- _Goal of the exercise_
For each line in the material below that holds "grau", copy that line.

━━━━━ Provided data ━━━━━

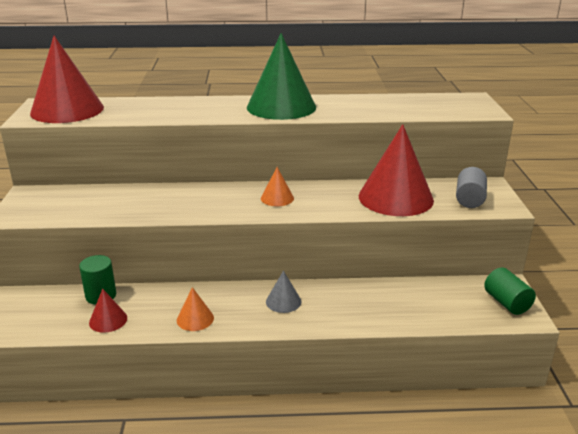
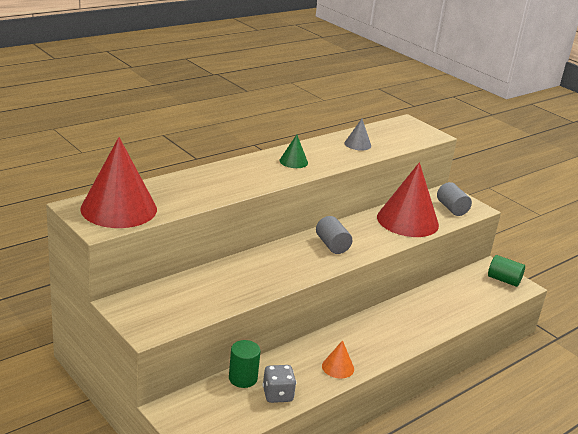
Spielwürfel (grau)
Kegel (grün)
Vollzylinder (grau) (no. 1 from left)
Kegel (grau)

━━━━━

- _Answer space_
Spielwürfel (grau)
Vollzylinder (grau) (no. 1 from left)
Kegel (grau)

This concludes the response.